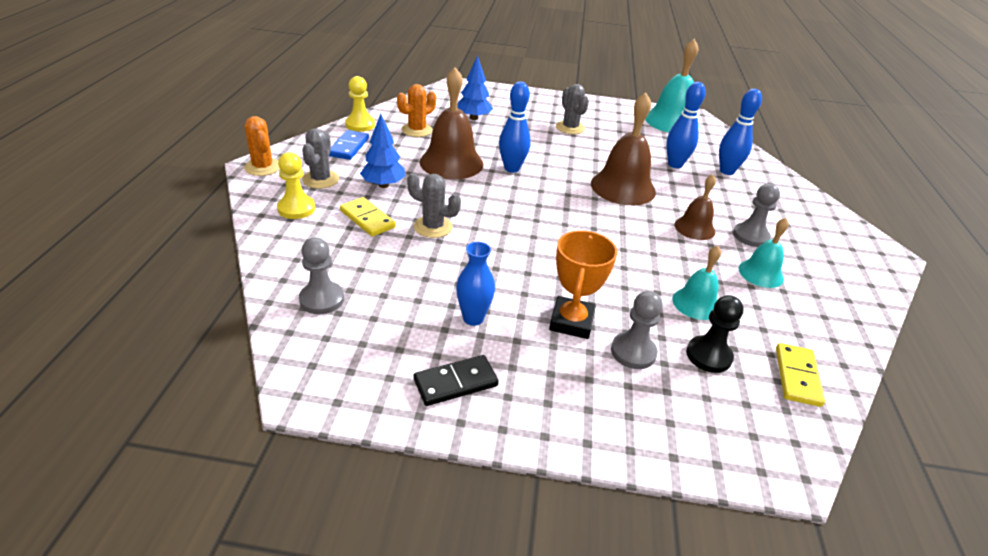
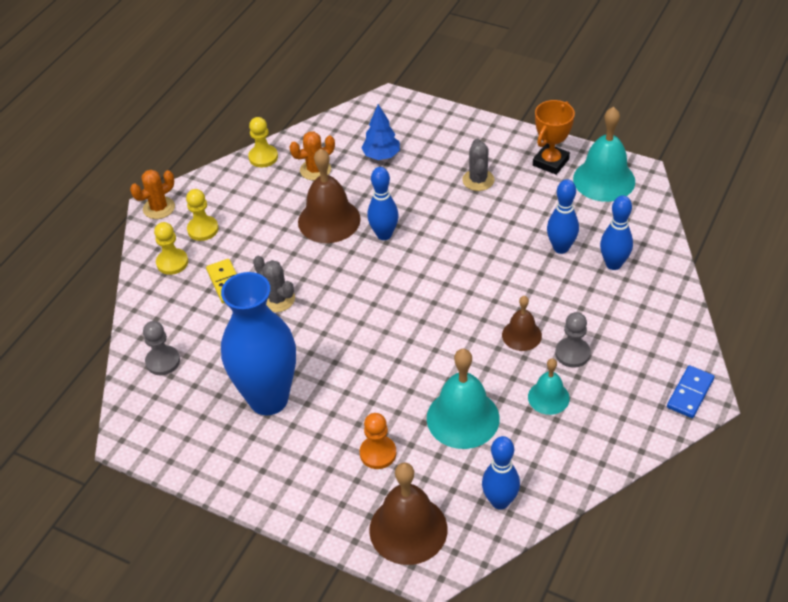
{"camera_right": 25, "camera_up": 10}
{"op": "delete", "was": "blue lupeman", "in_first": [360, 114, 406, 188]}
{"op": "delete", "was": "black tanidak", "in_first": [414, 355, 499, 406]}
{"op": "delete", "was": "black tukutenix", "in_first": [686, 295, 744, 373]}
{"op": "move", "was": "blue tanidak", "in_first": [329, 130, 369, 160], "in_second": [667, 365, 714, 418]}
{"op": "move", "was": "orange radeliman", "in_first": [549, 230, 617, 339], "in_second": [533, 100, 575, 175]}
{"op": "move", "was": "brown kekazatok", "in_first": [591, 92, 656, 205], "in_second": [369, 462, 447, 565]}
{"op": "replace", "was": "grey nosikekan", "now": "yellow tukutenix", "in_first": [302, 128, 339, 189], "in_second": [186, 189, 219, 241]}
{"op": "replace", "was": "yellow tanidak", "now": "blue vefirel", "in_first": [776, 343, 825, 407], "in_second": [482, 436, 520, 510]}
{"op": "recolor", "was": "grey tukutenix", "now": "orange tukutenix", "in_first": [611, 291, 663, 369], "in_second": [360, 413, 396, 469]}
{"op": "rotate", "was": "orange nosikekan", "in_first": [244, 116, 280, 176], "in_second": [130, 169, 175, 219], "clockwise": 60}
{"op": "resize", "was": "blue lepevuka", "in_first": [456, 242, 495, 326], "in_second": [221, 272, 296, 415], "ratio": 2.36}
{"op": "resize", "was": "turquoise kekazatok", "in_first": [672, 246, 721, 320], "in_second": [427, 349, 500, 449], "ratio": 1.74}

What is required
Produce an exact reprint of the entries, dropping the images.

Reply
{"camera_right": 25, "camera_up": 10}
{"op": "delete", "was": "blue lupeman", "in_first": [360, 114, 406, 188]}
{"op": "delete", "was": "black tanidak", "in_first": [414, 355, 499, 406]}
{"op": "delete", "was": "black tukutenix", "in_first": [686, 295, 744, 373]}
{"op": "move", "was": "blue tanidak", "in_first": [329, 130, 369, 160], "in_second": [667, 365, 714, 418]}
{"op": "move", "was": "orange radeliman", "in_first": [549, 230, 617, 339], "in_second": [533, 100, 575, 175]}
{"op": "move", "was": "brown kekazatok", "in_first": [591, 92, 656, 205], "in_second": [369, 462, 447, 565]}
{"op": "replace", "was": "grey nosikekan", "now": "yellow tukutenix", "in_first": [302, 128, 339, 189], "in_second": [186, 189, 219, 241]}
{"op": "replace", "was": "yellow tanidak", "now": "blue vefirel", "in_first": [776, 343, 825, 407], "in_second": [482, 436, 520, 510]}
{"op": "recolor", "was": "grey tukutenix", "now": "orange tukutenix", "in_first": [611, 291, 663, 369], "in_second": [360, 413, 396, 469]}
{"op": "rotate", "was": "orange nosikekan", "in_first": [244, 116, 280, 176], "in_second": [130, 169, 175, 219], "clockwise": 60}
{"op": "resize", "was": "blue lepevuka", "in_first": [456, 242, 495, 326], "in_second": [221, 272, 296, 415], "ratio": 2.36}
{"op": "resize", "was": "turquoise kekazatok", "in_first": [672, 246, 721, 320], "in_second": [427, 349, 500, 449], "ratio": 1.74}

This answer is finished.